=== Data to examine ===

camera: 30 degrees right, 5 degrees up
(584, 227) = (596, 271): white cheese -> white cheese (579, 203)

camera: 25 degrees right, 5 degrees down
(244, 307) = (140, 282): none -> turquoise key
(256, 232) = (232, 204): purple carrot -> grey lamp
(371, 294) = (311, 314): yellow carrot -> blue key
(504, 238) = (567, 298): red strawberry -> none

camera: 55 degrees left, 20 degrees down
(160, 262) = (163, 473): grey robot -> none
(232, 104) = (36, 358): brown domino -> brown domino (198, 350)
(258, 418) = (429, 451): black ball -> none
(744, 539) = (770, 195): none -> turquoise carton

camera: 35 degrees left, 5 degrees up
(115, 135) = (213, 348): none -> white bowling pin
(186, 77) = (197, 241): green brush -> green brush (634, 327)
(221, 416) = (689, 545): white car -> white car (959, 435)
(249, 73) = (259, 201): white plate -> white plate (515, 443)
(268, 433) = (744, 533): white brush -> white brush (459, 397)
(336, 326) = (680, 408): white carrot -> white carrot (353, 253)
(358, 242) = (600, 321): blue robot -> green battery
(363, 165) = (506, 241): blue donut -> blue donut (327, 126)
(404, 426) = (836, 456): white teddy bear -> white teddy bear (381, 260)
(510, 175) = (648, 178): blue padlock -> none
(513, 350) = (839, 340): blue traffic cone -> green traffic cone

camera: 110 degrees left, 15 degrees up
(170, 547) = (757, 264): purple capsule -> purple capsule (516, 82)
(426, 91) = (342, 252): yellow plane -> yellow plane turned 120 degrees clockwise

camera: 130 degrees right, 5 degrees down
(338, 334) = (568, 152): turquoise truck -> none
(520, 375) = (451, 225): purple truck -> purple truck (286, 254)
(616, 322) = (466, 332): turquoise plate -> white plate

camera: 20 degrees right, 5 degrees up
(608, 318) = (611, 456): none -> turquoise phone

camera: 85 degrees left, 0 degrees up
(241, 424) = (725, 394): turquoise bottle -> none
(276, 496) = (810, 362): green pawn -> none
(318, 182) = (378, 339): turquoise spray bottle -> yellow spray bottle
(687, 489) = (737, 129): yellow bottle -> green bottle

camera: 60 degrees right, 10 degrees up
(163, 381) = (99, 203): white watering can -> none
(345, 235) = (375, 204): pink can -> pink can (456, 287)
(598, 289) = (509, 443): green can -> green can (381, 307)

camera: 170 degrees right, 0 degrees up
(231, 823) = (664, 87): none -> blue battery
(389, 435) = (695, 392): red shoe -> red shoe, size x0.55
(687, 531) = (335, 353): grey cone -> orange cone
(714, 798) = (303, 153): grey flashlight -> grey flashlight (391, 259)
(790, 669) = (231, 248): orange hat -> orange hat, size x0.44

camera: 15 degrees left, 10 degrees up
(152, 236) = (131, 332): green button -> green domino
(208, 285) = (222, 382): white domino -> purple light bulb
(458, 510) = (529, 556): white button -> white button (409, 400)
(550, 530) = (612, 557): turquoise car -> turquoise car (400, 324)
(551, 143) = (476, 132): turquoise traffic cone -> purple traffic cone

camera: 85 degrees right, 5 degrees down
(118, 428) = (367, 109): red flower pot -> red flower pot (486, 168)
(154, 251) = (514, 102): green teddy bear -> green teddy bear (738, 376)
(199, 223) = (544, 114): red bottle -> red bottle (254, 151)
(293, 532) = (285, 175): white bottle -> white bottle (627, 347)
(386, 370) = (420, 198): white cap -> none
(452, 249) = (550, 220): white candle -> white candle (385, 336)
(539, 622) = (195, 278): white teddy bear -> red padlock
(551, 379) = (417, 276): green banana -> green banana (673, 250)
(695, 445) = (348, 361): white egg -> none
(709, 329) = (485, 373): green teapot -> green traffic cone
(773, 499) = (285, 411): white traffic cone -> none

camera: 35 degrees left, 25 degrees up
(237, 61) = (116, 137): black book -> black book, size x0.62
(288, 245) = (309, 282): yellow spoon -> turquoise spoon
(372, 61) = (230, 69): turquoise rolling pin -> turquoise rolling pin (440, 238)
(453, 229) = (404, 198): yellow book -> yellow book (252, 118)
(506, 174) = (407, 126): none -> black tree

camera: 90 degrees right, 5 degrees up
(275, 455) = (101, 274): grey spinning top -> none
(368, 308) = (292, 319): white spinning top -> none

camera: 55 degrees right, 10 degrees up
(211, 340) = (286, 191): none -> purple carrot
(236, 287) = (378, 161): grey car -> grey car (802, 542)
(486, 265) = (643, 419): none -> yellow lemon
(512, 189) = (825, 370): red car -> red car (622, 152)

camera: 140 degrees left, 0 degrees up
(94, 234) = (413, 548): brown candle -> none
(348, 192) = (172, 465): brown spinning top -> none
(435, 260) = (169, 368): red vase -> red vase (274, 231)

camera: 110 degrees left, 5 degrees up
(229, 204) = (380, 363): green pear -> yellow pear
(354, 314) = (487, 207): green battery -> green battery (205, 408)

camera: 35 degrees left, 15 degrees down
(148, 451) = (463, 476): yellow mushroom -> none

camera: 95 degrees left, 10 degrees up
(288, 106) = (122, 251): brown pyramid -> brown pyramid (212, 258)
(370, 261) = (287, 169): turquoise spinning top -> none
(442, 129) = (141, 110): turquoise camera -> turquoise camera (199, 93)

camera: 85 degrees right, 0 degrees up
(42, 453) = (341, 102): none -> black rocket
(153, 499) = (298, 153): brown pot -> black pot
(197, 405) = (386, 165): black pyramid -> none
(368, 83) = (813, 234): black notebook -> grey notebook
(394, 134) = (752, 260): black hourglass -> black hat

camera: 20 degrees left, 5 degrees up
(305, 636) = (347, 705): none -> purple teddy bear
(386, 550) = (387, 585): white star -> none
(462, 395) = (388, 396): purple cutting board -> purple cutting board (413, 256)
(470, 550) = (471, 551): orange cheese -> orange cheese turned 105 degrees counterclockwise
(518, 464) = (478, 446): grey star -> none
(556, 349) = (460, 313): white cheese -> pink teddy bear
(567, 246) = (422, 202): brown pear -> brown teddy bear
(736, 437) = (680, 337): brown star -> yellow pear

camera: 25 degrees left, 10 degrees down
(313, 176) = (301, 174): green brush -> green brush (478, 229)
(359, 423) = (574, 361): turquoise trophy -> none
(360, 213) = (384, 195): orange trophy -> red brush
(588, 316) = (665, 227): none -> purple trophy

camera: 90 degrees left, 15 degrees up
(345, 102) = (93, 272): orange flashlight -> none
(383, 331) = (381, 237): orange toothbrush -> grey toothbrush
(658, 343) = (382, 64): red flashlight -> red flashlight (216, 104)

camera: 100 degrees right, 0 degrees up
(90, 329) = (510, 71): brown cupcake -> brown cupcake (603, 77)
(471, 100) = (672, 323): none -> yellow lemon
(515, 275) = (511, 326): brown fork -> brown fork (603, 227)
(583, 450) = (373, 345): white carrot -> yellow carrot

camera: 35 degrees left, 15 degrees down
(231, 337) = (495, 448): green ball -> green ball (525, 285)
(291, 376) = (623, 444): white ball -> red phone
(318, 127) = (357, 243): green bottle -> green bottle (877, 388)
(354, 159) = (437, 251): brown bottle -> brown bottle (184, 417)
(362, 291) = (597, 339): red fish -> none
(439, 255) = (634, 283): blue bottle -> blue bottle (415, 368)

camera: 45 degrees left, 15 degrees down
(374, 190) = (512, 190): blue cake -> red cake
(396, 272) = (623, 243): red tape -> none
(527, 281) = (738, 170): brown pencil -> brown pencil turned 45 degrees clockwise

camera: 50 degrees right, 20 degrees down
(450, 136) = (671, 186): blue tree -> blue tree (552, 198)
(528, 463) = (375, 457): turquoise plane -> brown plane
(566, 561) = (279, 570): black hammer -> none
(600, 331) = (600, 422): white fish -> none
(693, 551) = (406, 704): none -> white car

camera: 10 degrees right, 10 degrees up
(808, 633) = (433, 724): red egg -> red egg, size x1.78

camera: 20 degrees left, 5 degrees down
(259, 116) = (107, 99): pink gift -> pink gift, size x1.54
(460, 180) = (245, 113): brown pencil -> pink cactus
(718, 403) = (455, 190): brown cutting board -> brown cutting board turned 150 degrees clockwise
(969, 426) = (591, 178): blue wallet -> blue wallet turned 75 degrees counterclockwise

===

If a line in the records has the word "plate", copy that line.

(249, 73) = (259, 201): white plate -> white plate (515, 443)
(616, 322) = (466, 332): turquoise plate -> white plate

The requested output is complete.